- **Exercise instructions**: Please return, word for word, the line containing "(499, 366) = (405, 133): none -> brown ruler" and each line after it through the end of the data below, and nothing else.
........
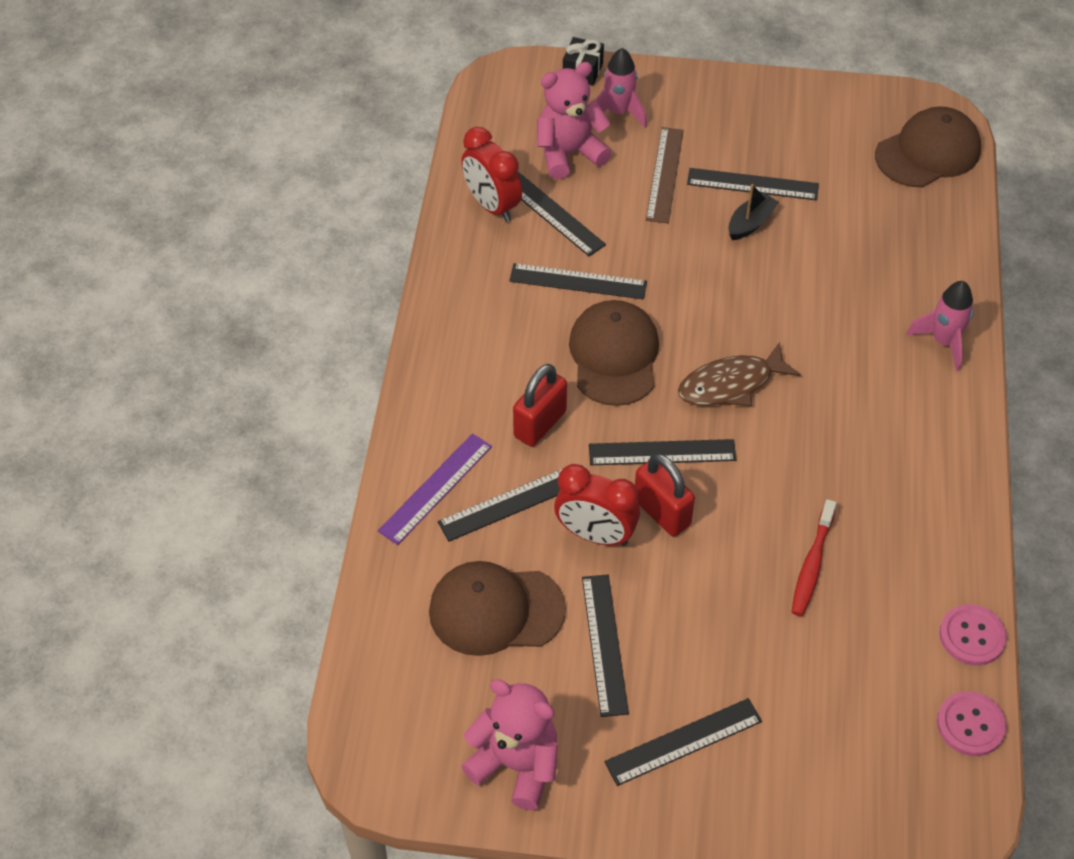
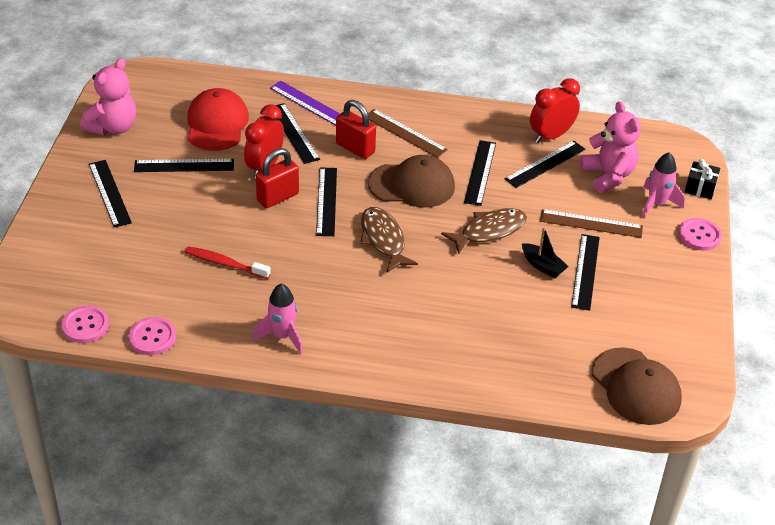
camera: 90 degrees right, 10 degrees down
(496, 610) = (217, 124): brown cap -> red cap
(499, 366) = (405, 133): none -> brown ruler
(670, 80) = (699, 235): none -> pink button
(695, 274) = (489, 231): none -> brown fish
(943, 342) = (420, 364): pink rocket -> pink rocket (282, 336)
........
- **Answer space**:
(499, 366) = (405, 133): none -> brown ruler
(670, 80) = (699, 235): none -> pink button
(695, 274) = (489, 231): none -> brown fish
(943, 342) = (420, 364): pink rocket -> pink rocket (282, 336)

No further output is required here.